Supplied records below:

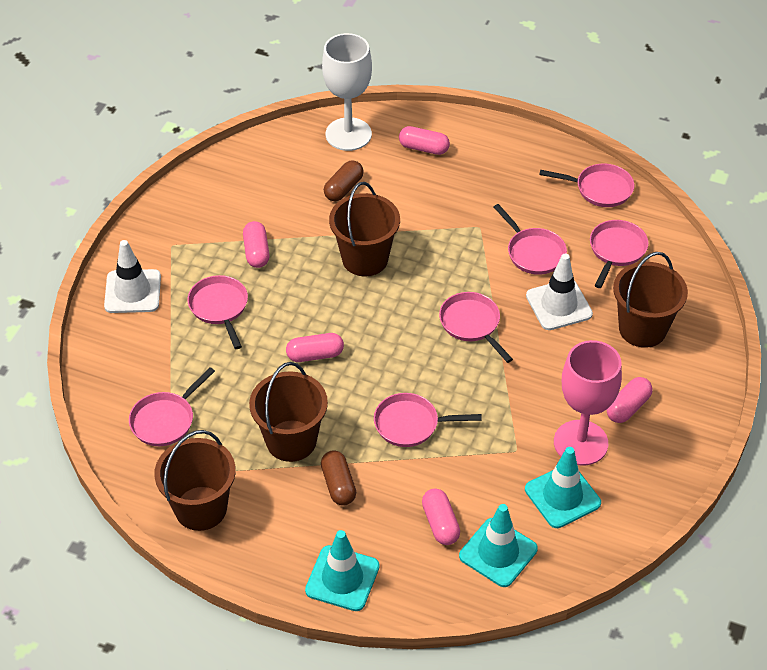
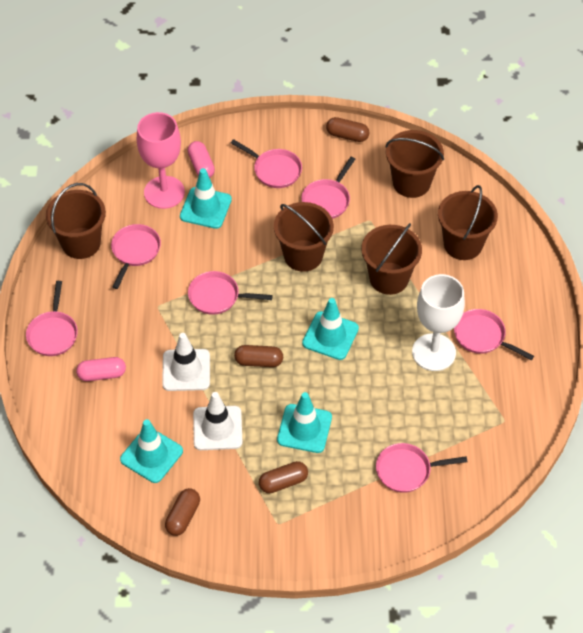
brown bucket: 4 -> 5
brown capsule: 2 -> 4
pink capsule: 5 -> 2
turquoise traffic cone: 3 -> 4

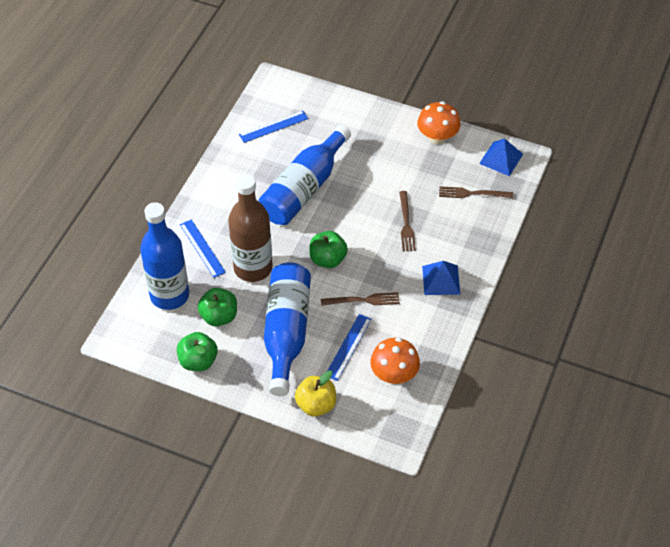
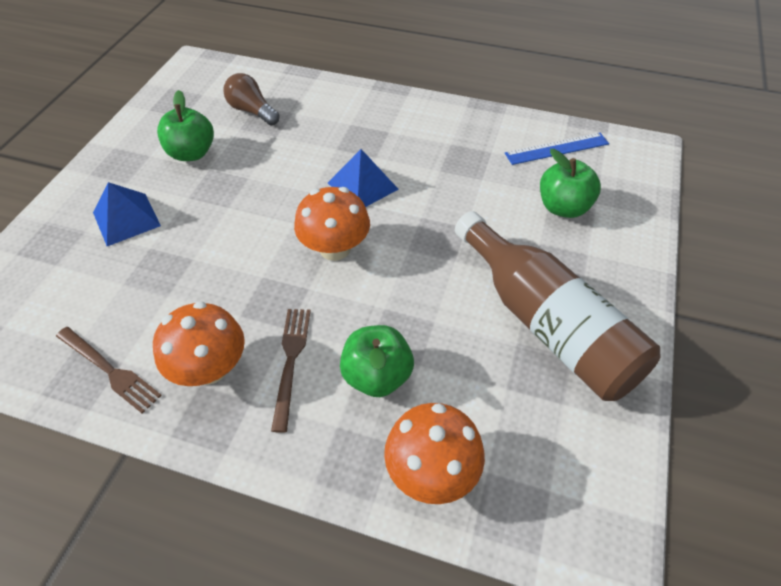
blue bottle: 3 -> 0
blue ruler: 3 -> 1
brown fork: 3 -> 2
brown light bulb: 0 -> 1
orange mushroom: 2 -> 3
yellow apple: 1 -> 0

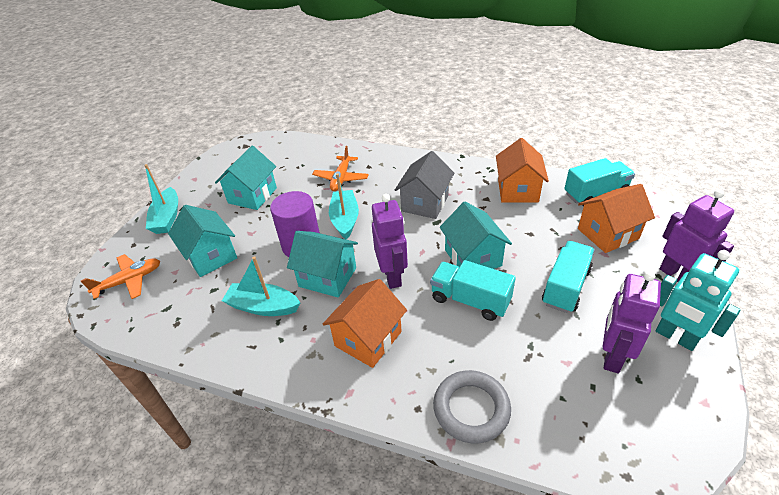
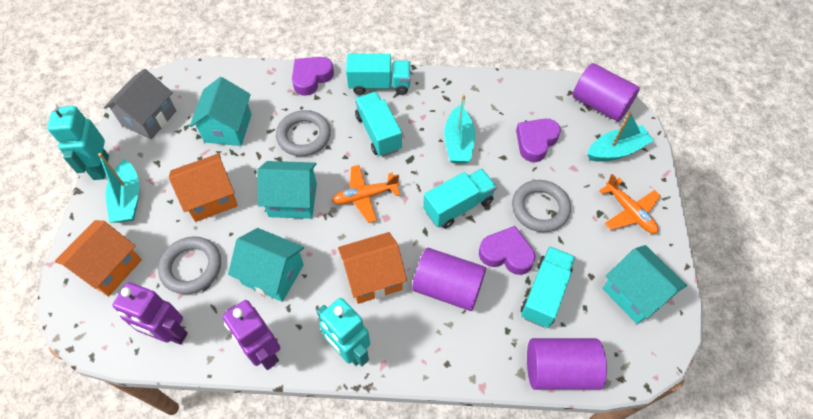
grey ring: 1 -> 3
purple cylinder: 1 -> 3
purple heart: 0 -> 3
purple robot: 3 -> 2
turquoise robot: 1 -> 2
turquoise truck: 3 -> 4

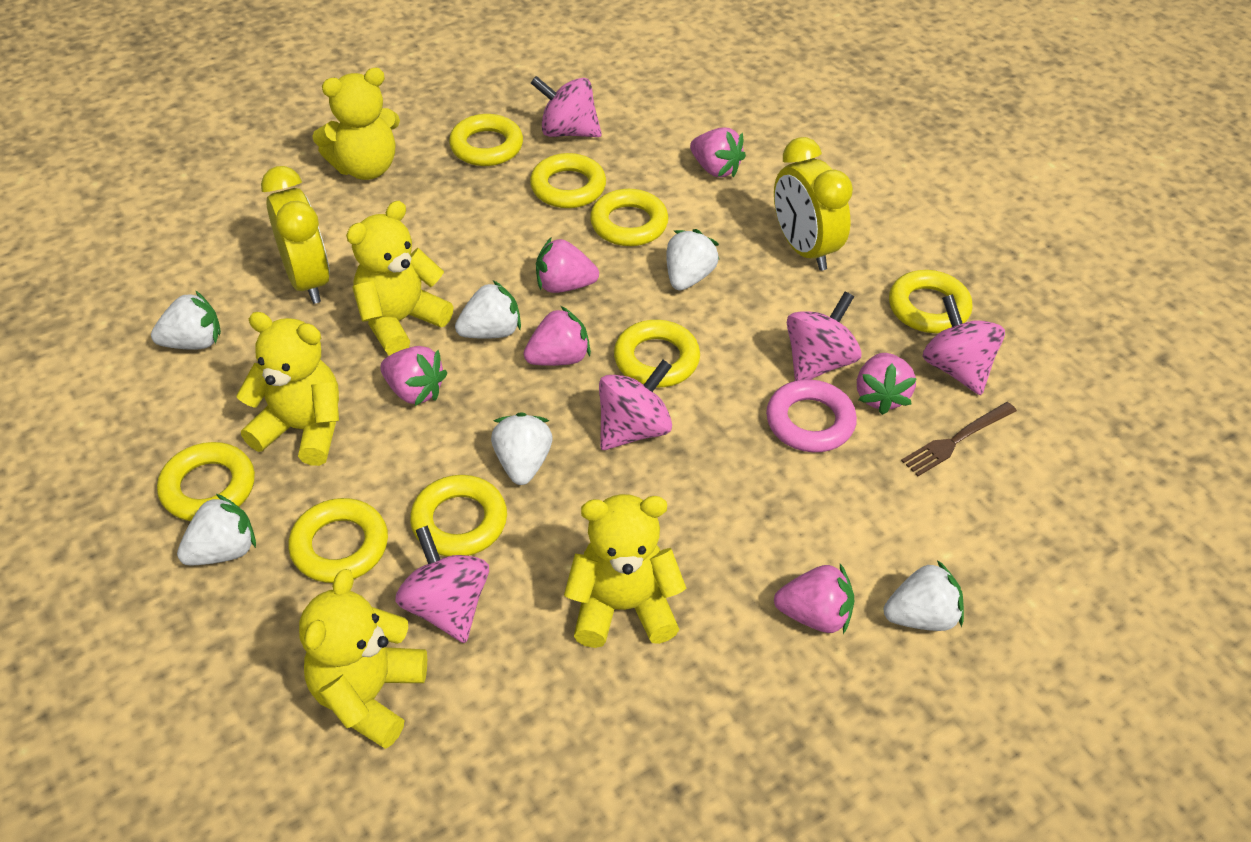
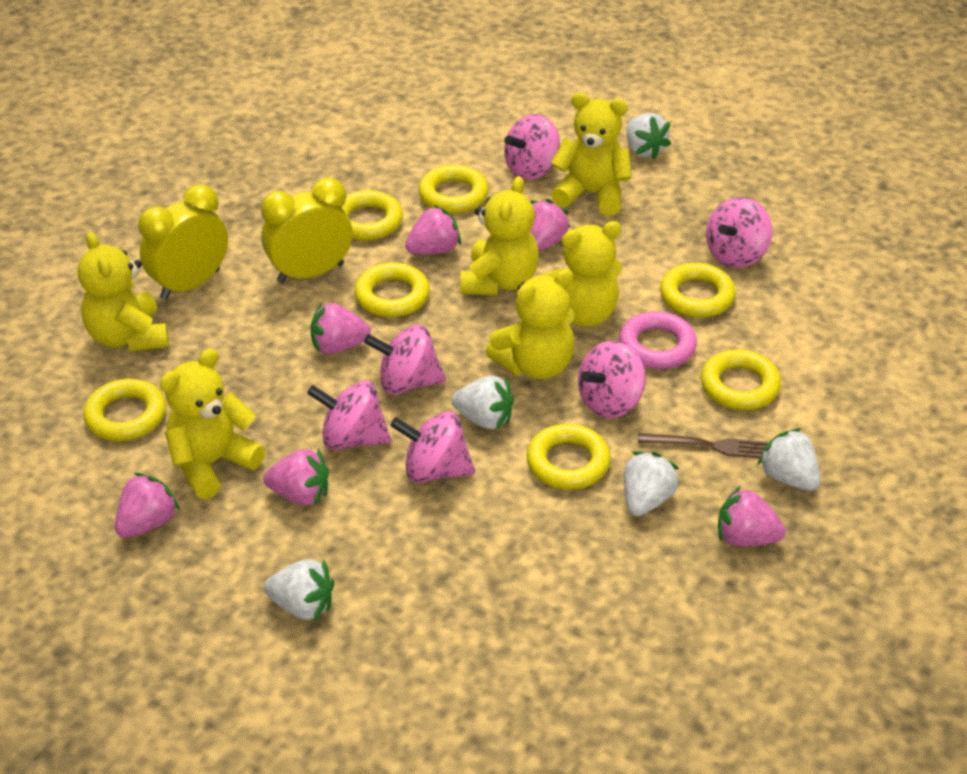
pink spinning top: 5 -> 6
white strawberry: 6 -> 5
yellow ring: 8 -> 7
yellow teddy bear: 5 -> 6

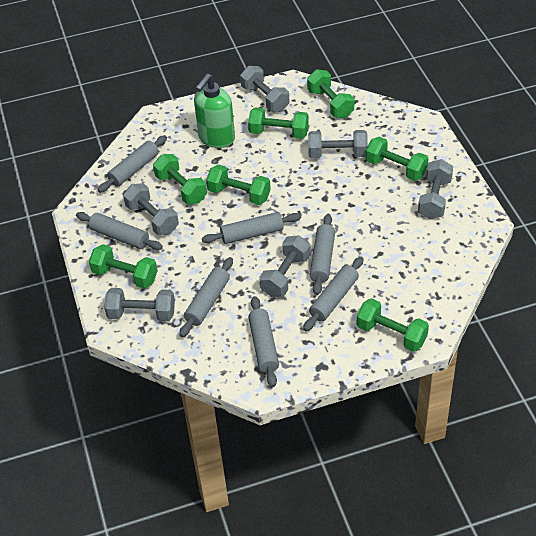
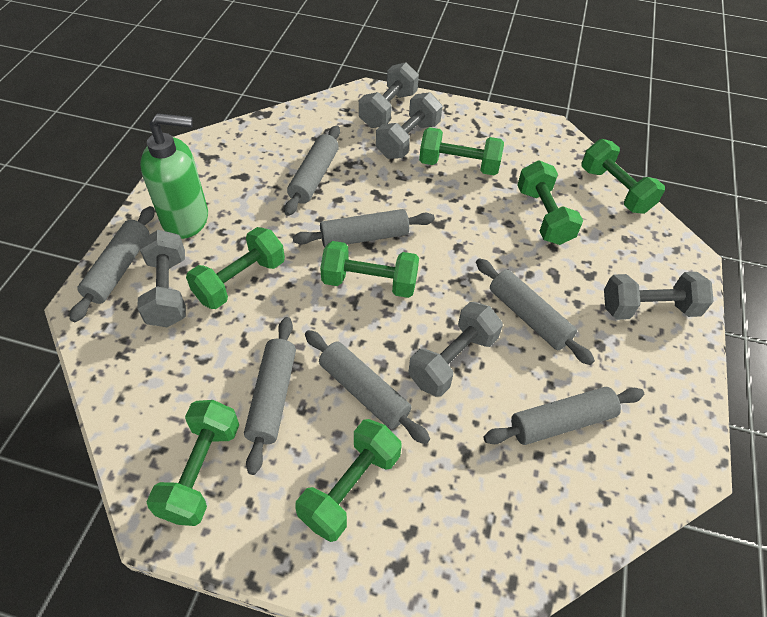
grey dumbbell: 6 -> 5

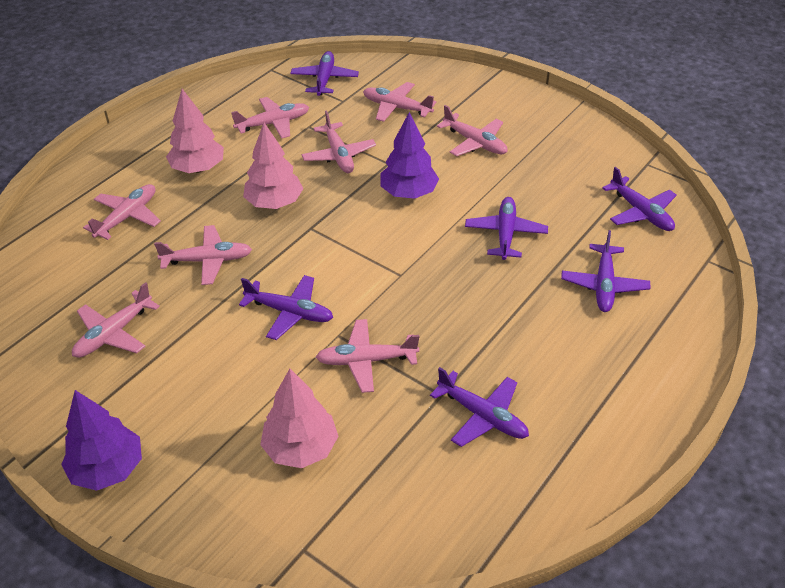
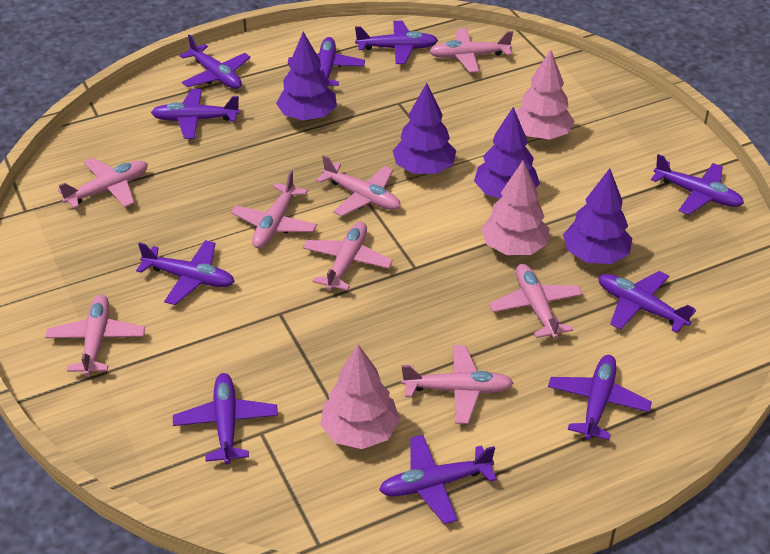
purple plane: 6 -> 10
purple tree: 2 -> 4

End of Supplied records.

__Goal of the exercise__:
What is the number of lines in the records that contain "pink"? Give that number only.

__Problem solution__:
2